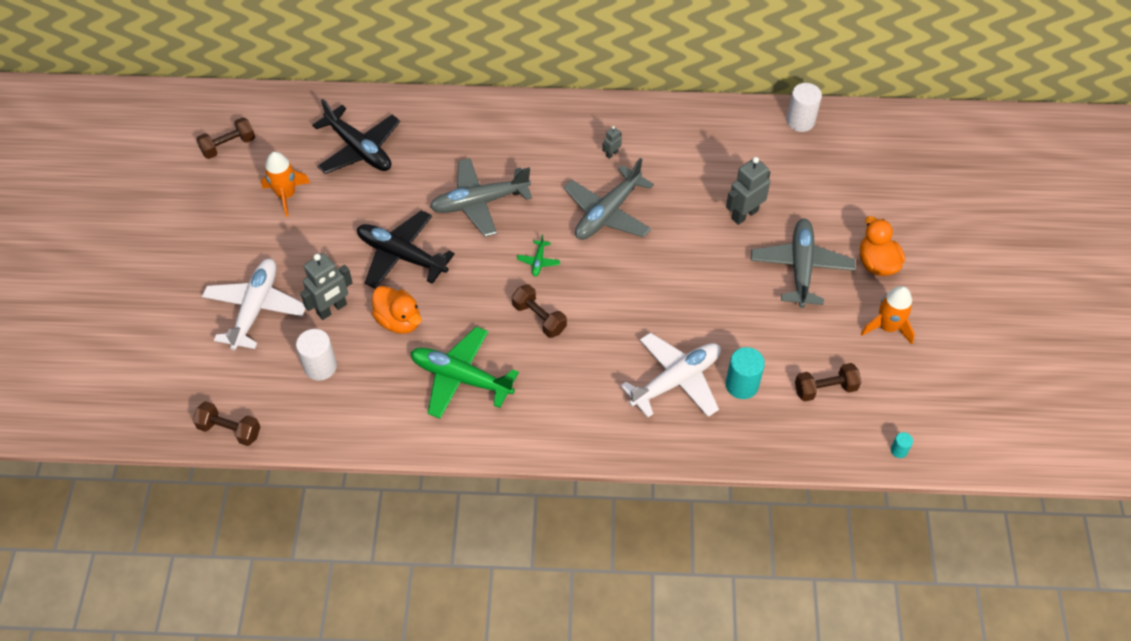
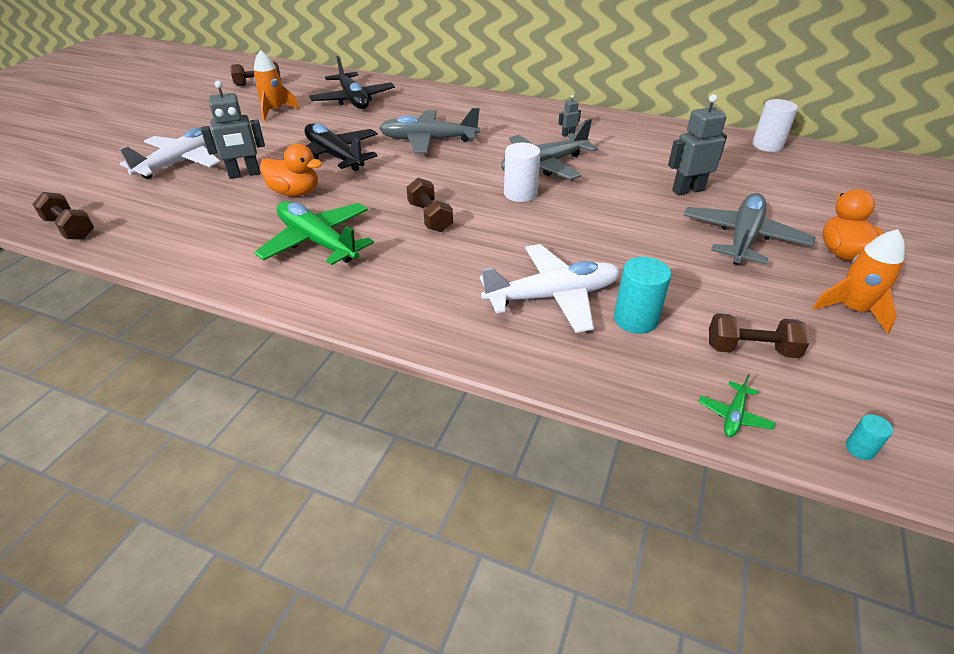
camera: 20 degrees right, 15 degrees down
(320, 366) = (196, 206): white cylinder -> white cylinder (520, 194)
(399, 321) = (295, 192): orange duck -> orange duck turned 45 degrees counterclockwise
(538, 261) = (456, 182): green plane -> green plane (733, 416)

What you have to do. Using the listing above, say how many of its lines include "degrees", offering nothing besides the number.

Output for this exercise. 2